Records shown:
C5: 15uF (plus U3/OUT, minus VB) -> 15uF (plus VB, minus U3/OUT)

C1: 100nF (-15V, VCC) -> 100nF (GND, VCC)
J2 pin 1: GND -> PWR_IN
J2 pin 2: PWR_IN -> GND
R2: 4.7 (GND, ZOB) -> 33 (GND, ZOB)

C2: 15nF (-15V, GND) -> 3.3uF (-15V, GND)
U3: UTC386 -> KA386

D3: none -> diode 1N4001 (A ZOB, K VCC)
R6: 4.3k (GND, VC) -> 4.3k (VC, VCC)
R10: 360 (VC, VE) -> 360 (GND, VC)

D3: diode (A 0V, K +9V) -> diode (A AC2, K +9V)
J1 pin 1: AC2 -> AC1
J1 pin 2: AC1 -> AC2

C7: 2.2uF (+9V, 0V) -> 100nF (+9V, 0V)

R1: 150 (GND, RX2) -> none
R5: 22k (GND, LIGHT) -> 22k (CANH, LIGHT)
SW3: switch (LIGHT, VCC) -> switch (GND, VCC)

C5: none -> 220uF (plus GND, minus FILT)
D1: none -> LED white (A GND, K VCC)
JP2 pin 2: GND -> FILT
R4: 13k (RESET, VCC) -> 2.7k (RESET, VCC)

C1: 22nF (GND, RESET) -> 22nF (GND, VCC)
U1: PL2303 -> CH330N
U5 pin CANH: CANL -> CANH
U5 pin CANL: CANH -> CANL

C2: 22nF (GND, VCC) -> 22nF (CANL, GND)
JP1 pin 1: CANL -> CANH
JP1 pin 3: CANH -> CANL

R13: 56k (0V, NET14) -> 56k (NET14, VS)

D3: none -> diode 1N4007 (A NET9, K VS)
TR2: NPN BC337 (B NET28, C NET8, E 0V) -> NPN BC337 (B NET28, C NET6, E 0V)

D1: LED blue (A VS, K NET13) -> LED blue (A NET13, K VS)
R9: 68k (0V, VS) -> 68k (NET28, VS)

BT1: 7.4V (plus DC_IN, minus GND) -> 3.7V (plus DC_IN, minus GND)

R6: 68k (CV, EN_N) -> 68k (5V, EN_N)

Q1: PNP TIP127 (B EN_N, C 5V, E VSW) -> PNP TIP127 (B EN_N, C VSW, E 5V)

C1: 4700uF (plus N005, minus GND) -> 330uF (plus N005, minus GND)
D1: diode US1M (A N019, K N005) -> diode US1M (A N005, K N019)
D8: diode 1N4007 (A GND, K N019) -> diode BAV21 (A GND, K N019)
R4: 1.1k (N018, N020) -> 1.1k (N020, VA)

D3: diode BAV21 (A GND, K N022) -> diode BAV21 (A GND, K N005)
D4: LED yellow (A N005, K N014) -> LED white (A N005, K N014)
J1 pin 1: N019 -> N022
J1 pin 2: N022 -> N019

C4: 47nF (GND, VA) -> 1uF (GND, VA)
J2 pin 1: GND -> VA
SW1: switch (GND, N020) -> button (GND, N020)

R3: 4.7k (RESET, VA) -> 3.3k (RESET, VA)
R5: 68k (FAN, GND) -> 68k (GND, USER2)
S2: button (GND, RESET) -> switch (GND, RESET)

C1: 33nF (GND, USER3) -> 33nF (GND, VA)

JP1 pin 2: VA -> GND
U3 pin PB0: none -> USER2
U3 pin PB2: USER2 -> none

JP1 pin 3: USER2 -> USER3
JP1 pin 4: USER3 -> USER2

Required action: Read the entries and pick out all lines that include the word "CANH".

Task response:
R5: 22k (GND, LIGHT) -> 22k (CANH, LIGHT)
U5 pin CANH: CANL -> CANH
U5 pin CANL: CANH -> CANL
JP1 pin 1: CANL -> CANH
JP1 pin 3: CANH -> CANL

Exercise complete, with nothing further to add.